▶ **STORED DATA**
= = = =

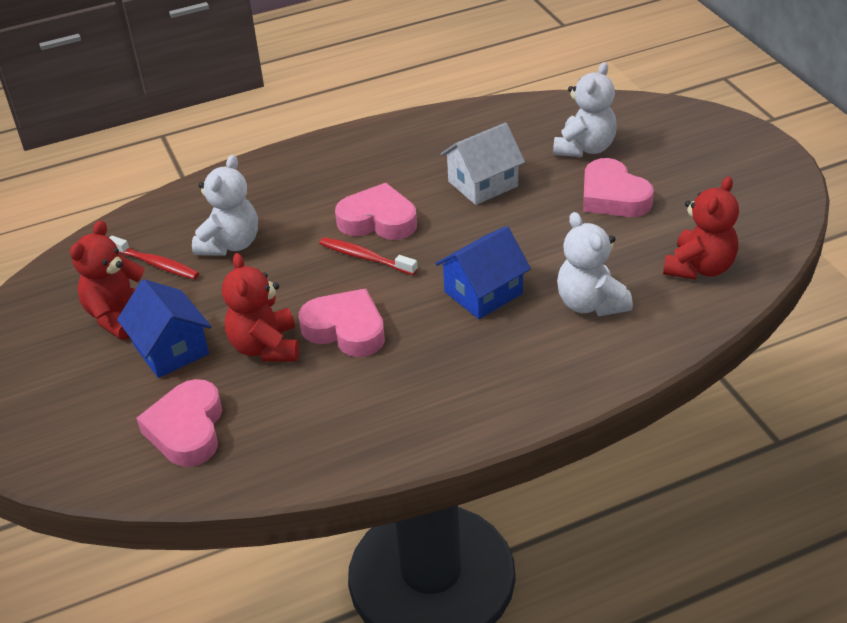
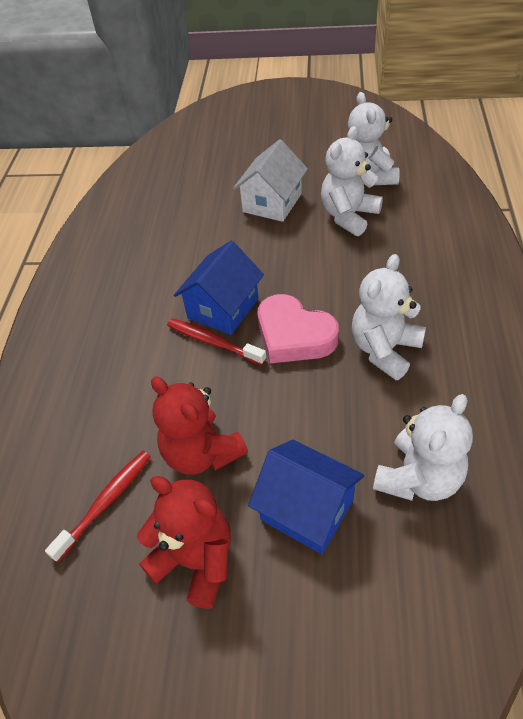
pink heart: 4 -> 1
red teddy bear: 3 -> 2
white teddy bear: 3 -> 4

= = = =

Could you output the entire listing verbatim while omitting its pictures?

pink heart: 4 -> 1
red teddy bear: 3 -> 2
white teddy bear: 3 -> 4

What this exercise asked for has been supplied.